** Requirement **
Give the entries below again exactly. Their pictures are not needed.

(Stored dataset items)
▼
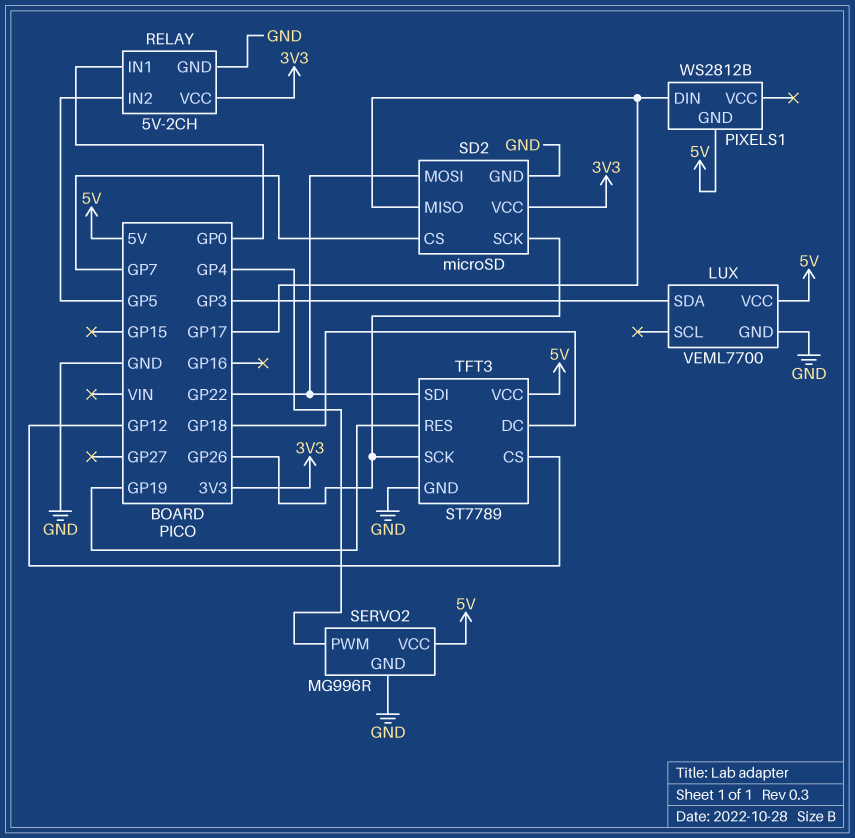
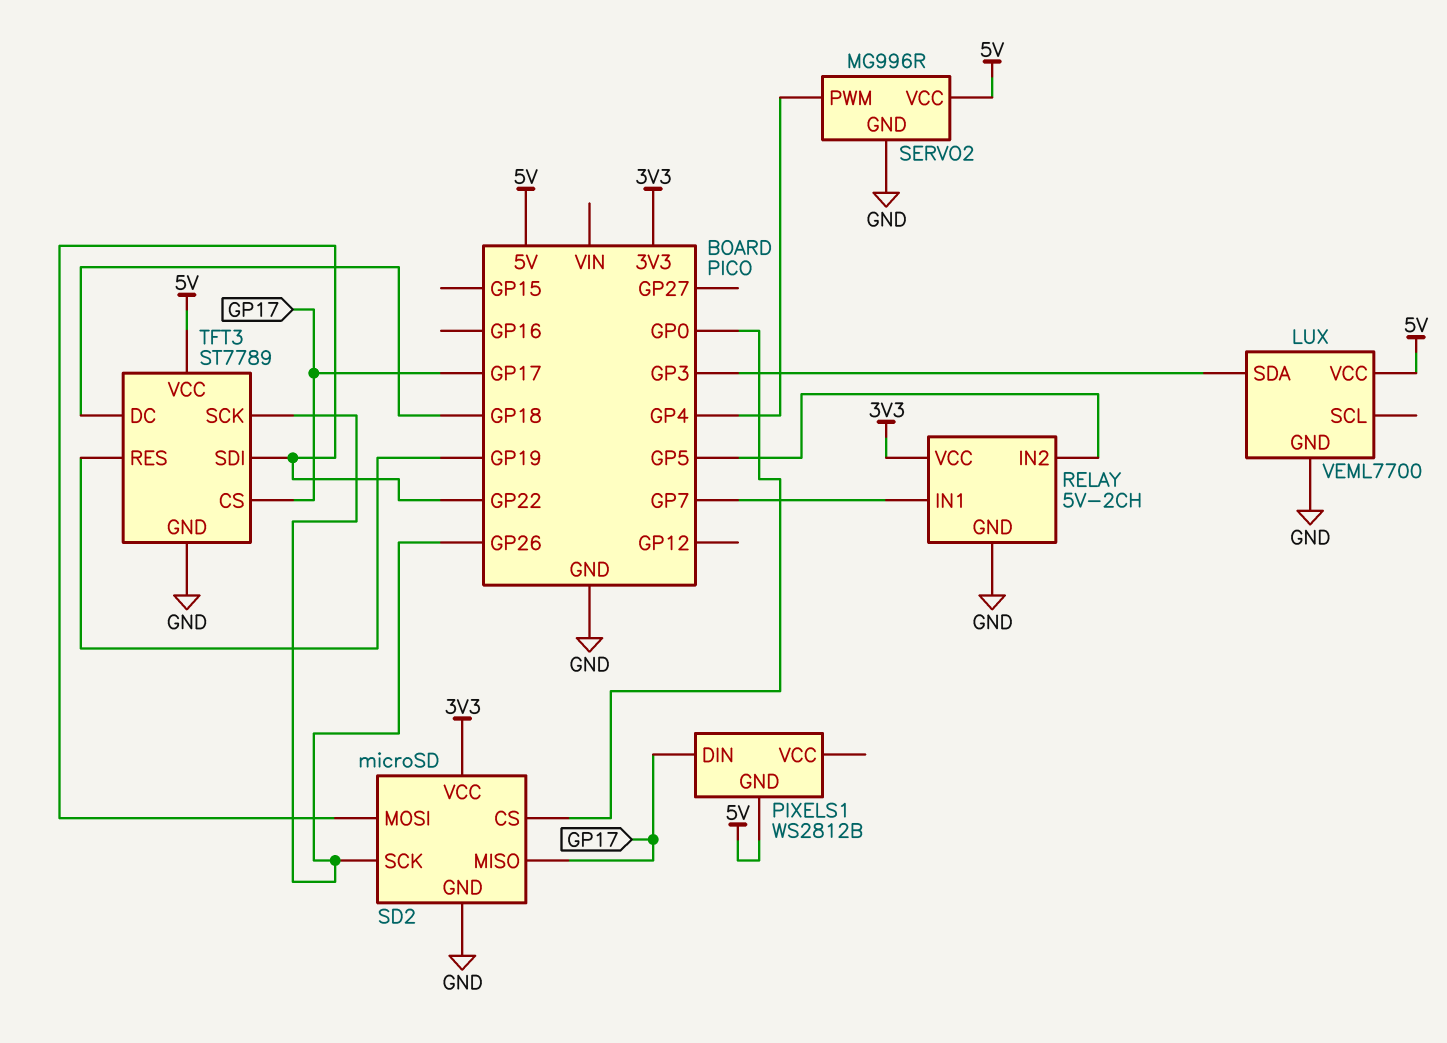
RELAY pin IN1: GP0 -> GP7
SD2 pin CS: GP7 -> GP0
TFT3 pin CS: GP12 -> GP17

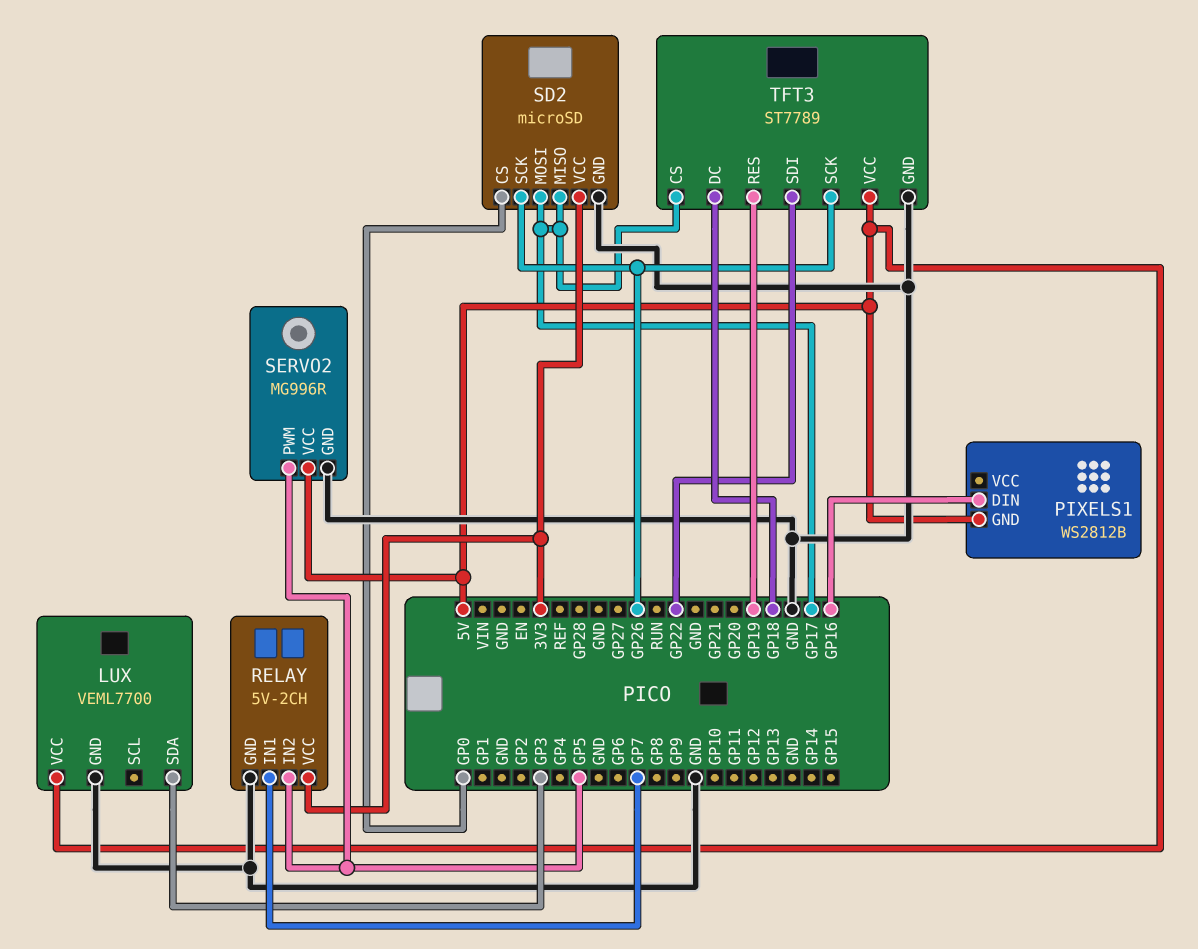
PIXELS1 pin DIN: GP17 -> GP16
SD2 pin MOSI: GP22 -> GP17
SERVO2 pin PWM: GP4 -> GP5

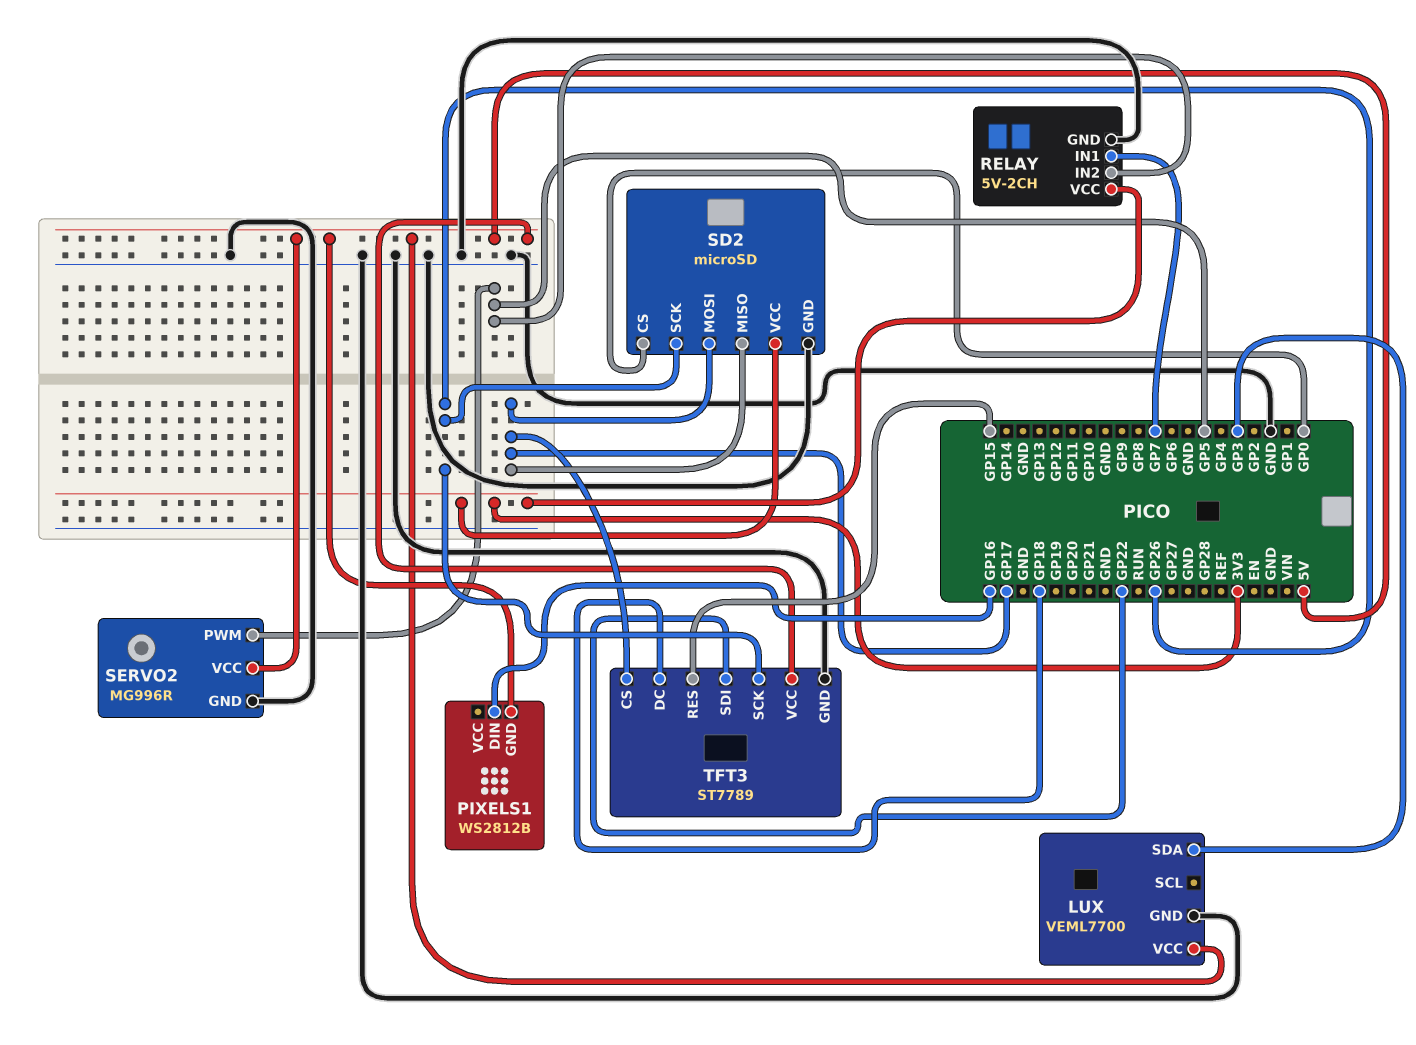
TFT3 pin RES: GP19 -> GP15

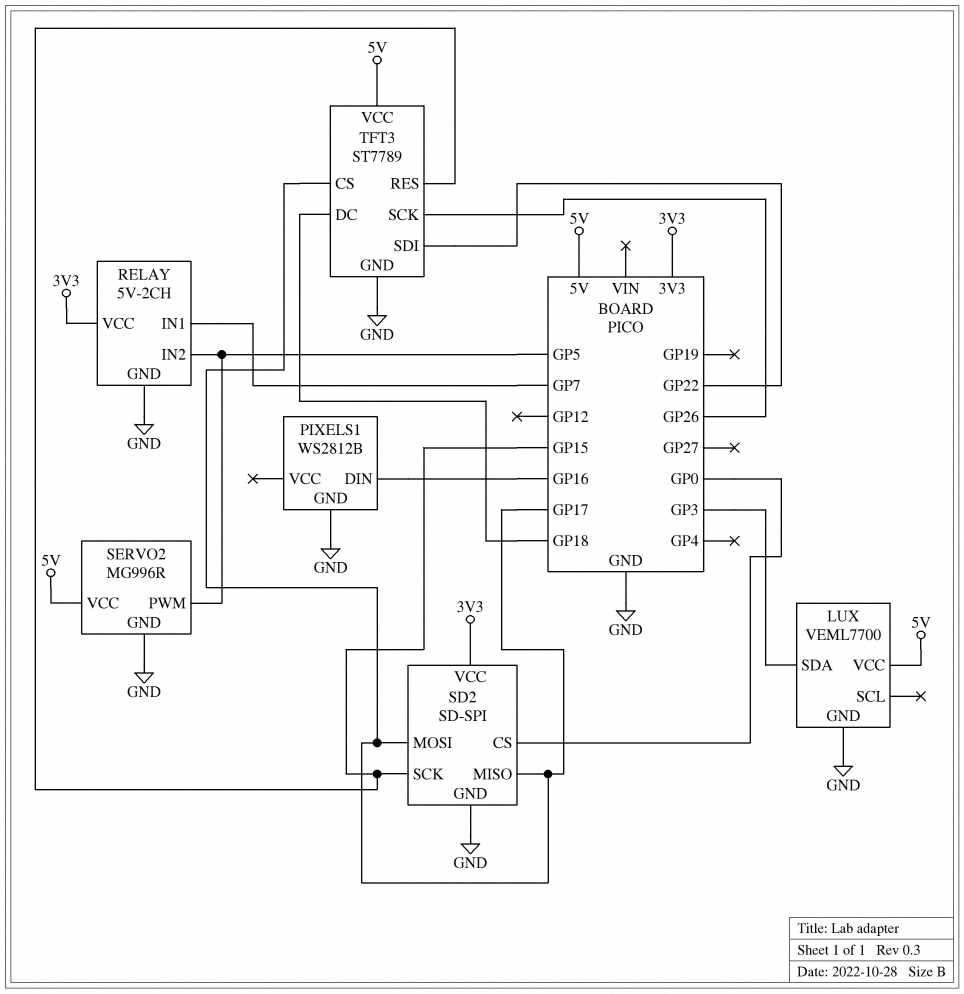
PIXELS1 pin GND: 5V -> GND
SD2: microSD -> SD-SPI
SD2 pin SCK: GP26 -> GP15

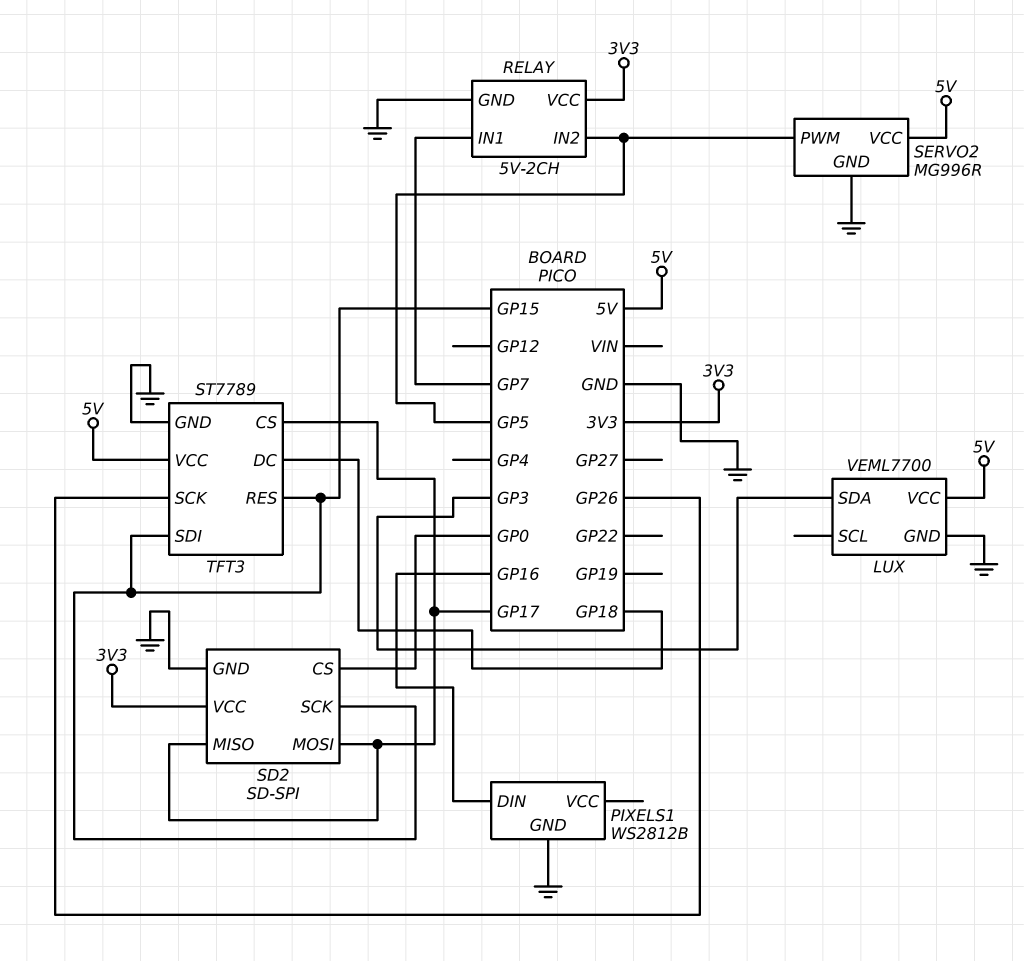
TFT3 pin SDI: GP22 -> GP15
▲
** Solved problem **
RELAY pin IN1: GP0 -> GP7
SD2 pin CS: GP7 -> GP0
TFT3 pin CS: GP12 -> GP17

PIXELS1 pin DIN: GP17 -> GP16
SD2 pin MOSI: GP22 -> GP17
SERVO2 pin PWM: GP4 -> GP5

TFT3 pin RES: GP19 -> GP15

PIXELS1 pin GND: 5V -> GND
SD2: microSD -> SD-SPI
SD2 pin SCK: GP26 -> GP15

TFT3 pin SDI: GP22 -> GP15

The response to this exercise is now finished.